Could you please retype all of the data below exactly?

[Data under study Boundary: Start]

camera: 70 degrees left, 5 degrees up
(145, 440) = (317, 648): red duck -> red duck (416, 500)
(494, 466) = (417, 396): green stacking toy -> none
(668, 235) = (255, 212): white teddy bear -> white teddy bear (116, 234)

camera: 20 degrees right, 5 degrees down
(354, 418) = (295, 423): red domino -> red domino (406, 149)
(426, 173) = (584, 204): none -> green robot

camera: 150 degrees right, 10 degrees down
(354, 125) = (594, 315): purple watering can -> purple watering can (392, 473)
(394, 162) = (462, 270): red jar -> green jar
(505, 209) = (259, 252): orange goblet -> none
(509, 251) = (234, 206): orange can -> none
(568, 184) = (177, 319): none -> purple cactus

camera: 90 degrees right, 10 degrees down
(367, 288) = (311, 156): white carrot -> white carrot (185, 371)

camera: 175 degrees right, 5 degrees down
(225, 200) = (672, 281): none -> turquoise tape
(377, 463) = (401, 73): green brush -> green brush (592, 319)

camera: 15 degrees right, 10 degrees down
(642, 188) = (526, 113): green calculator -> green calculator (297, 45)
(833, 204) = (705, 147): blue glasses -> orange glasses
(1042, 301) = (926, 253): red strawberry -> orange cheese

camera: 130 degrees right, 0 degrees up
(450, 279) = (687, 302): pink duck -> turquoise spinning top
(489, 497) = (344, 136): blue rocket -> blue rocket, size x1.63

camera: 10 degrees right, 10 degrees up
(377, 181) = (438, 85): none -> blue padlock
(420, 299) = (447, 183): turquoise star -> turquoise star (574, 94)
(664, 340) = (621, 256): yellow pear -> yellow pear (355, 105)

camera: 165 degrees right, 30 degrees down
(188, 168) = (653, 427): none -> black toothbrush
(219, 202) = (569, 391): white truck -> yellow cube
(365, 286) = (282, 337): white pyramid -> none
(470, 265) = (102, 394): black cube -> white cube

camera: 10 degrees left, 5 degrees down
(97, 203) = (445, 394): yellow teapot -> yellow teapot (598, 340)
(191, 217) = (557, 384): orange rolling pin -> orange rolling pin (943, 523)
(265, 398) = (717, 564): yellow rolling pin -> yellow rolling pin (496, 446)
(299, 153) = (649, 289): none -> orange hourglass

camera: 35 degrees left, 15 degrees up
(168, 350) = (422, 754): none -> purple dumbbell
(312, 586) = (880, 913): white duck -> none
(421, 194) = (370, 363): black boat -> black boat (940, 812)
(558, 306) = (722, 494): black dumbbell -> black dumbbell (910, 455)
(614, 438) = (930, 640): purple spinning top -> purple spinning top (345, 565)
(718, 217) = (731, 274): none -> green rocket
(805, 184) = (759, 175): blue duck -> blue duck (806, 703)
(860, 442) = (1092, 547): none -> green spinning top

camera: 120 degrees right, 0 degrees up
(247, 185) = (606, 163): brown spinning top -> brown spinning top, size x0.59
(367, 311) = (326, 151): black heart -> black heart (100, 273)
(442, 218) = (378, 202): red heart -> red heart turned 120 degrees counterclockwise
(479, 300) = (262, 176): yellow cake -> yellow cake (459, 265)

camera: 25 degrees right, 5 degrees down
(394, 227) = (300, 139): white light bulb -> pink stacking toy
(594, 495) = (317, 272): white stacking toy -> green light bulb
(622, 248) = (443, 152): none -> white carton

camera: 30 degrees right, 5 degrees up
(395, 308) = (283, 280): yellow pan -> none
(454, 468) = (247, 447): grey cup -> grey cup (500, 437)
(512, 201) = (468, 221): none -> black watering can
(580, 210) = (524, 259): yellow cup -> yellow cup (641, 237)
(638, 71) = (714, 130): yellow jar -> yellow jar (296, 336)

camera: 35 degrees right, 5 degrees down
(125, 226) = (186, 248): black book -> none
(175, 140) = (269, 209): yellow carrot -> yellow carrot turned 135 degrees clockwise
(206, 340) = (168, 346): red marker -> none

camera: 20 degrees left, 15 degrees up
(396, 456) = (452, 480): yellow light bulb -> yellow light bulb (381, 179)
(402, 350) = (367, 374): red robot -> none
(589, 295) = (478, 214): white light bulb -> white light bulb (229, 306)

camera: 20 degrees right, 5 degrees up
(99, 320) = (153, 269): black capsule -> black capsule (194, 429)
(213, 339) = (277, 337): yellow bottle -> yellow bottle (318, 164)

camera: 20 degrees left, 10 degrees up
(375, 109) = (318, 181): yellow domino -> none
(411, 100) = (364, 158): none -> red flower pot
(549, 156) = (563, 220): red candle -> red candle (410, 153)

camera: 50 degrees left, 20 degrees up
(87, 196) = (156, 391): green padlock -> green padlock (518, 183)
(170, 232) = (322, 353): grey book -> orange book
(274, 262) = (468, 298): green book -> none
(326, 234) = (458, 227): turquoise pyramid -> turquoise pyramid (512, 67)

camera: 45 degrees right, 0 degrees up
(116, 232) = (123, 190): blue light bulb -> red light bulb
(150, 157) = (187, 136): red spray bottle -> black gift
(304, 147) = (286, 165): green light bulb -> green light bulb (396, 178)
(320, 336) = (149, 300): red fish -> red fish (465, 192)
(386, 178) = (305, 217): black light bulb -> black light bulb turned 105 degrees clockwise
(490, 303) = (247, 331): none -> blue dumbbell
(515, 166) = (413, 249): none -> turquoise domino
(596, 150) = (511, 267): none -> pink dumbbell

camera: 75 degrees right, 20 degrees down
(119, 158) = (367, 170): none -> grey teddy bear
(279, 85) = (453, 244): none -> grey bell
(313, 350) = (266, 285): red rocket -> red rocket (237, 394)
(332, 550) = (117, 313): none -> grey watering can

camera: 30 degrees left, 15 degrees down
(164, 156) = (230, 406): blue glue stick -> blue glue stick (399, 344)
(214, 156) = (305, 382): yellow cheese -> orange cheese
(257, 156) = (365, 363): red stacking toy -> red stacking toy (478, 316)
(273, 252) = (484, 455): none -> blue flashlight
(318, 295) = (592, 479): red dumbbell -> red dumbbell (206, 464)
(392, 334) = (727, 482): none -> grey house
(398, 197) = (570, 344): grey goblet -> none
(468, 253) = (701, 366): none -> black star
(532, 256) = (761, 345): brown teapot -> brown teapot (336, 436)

[Data under study Boundary: End]

- **Response to the task**
camera: 70 degrees left, 5 degrees up
(145, 440) = (317, 648): red duck -> red duck (416, 500)
(494, 466) = (417, 396): green stacking toy -> none
(668, 235) = (255, 212): white teddy bear -> white teddy bear (116, 234)

camera: 20 degrees right, 5 degrees down
(354, 418) = (295, 423): red domino -> red domino (406, 149)
(426, 173) = (584, 204): none -> green robot

camera: 150 degrees right, 10 degrees down
(354, 125) = (594, 315): purple watering can -> purple watering can (392, 473)
(394, 162) = (462, 270): red jar -> green jar
(505, 209) = (259, 252): orange goblet -> none
(509, 251) = (234, 206): orange can -> none
(568, 184) = (177, 319): none -> purple cactus

camera: 90 degrees right, 10 degrees down
(367, 288) = (311, 156): white carrot -> white carrot (185, 371)

camera: 175 degrees right, 5 degrees down
(225, 200) = (672, 281): none -> turquoise tape
(377, 463) = (401, 73): green brush -> green brush (592, 319)

camera: 15 degrees right, 10 degrees down
(642, 188) = (526, 113): green calculator -> green calculator (297, 45)
(833, 204) = (705, 147): blue glasses -> orange glasses
(1042, 301) = (926, 253): red strawberry -> orange cheese

camera: 130 degrees right, 0 degrees up
(450, 279) = (687, 302): pink duck -> turquoise spinning top
(489, 497) = (344, 136): blue rocket -> blue rocket, size x1.63

camera: 10 degrees right, 10 degrees up
(377, 181) = (438, 85): none -> blue padlock
(420, 299) = (447, 183): turquoise star -> turquoise star (574, 94)
(664, 340) = (621, 256): yellow pear -> yellow pear (355, 105)

camera: 165 degrees right, 30 degrees down
(188, 168) = (653, 427): none -> black toothbrush
(219, 202) = (569, 391): white truck -> yellow cube
(365, 286) = (282, 337): white pyramid -> none
(470, 265) = (102, 394): black cube -> white cube

camera: 10 degrees left, 5 degrees down
(97, 203) = (445, 394): yellow teapot -> yellow teapot (598, 340)
(191, 217) = (557, 384): orange rolling pin -> orange rolling pin (943, 523)
(265, 398) = (717, 564): yellow rolling pin -> yellow rolling pin (496, 446)
(299, 153) = (649, 289): none -> orange hourglass

camera: 35 degrees left, 15 degrees up
(168, 350) = (422, 754): none -> purple dumbbell
(312, 586) = (880, 913): white duck -> none
(421, 194) = (370, 363): black boat -> black boat (940, 812)
(558, 306) = (722, 494): black dumbbell -> black dumbbell (910, 455)
(614, 438) = (930, 640): purple spinning top -> purple spinning top (345, 565)
(718, 217) = (731, 274): none -> green rocket
(805, 184) = (759, 175): blue duck -> blue duck (806, 703)
(860, 442) = (1092, 547): none -> green spinning top

camera: 120 degrees right, 0 degrees up
(247, 185) = (606, 163): brown spinning top -> brown spinning top, size x0.59
(367, 311) = (326, 151): black heart -> black heart (100, 273)
(442, 218) = (378, 202): red heart -> red heart turned 120 degrees counterclockwise
(479, 300) = (262, 176): yellow cake -> yellow cake (459, 265)

camera: 25 degrees right, 5 degrees down
(394, 227) = (300, 139): white light bulb -> pink stacking toy
(594, 495) = (317, 272): white stacking toy -> green light bulb
(622, 248) = (443, 152): none -> white carton

camera: 30 degrees right, 5 degrees up
(395, 308) = (283, 280): yellow pan -> none
(454, 468) = (247, 447): grey cup -> grey cup (500, 437)
(512, 201) = (468, 221): none -> black watering can
(580, 210) = (524, 259): yellow cup -> yellow cup (641, 237)
(638, 71) = (714, 130): yellow jar -> yellow jar (296, 336)

camera: 35 degrees right, 5 degrees down
(125, 226) = (186, 248): black book -> none
(175, 140) = (269, 209): yellow carrot -> yellow carrot turned 135 degrees clockwise
(206, 340) = (168, 346): red marker -> none

camera: 20 degrees left, 15 degrees up
(396, 456) = (452, 480): yellow light bulb -> yellow light bulb (381, 179)
(402, 350) = (367, 374): red robot -> none
(589, 295) = (478, 214): white light bulb -> white light bulb (229, 306)

camera: 20 degrees right, 5 degrees up
(99, 320) = (153, 269): black capsule -> black capsule (194, 429)
(213, 339) = (277, 337): yellow bottle -> yellow bottle (318, 164)

camera: 20 degrees left, 10 degrees up
(375, 109) = (318, 181): yellow domino -> none
(411, 100) = (364, 158): none -> red flower pot
(549, 156) = (563, 220): red candle -> red candle (410, 153)

camera: 50 degrees left, 20 degrees up
(87, 196) = (156, 391): green padlock -> green padlock (518, 183)
(170, 232) = (322, 353): grey book -> orange book
(274, 262) = (468, 298): green book -> none
(326, 234) = (458, 227): turquoise pyramid -> turquoise pyramid (512, 67)

camera: 45 degrees right, 0 degrees up
(116, 232) = (123, 190): blue light bulb -> red light bulb
(150, 157) = (187, 136): red spray bottle -> black gift
(304, 147) = (286, 165): green light bulb -> green light bulb (396, 178)
(320, 336) = (149, 300): red fish -> red fish (465, 192)
(386, 178) = (305, 217): black light bulb -> black light bulb turned 105 degrees clockwise
(490, 303) = (247, 331): none -> blue dumbbell
(515, 166) = (413, 249): none -> turquoise domino
(596, 150) = (511, 267): none -> pink dumbbell

camera: 75 degrees right, 20 degrees down
(119, 158) = (367, 170): none -> grey teddy bear
(279, 85) = (453, 244): none -> grey bell
(313, 350) = (266, 285): red rocket -> red rocket (237, 394)
(332, 550) = (117, 313): none -> grey watering can

camera: 30 degrees left, 15 degrees down
(164, 156) = (230, 406): blue glue stick -> blue glue stick (399, 344)
(214, 156) = (305, 382): yellow cheese -> orange cheese
(257, 156) = (365, 363): red stacking toy -> red stacking toy (478, 316)
(273, 252) = (484, 455): none -> blue flashlight
(318, 295) = (592, 479): red dumbbell -> red dumbbell (206, 464)
(392, 334) = (727, 482): none -> grey house
(398, 197) = (570, 344): grey goblet -> none
(468, 253) = (701, 366): none -> black star
(532, 256) = (761, 345): brown teapot -> brown teapot (336, 436)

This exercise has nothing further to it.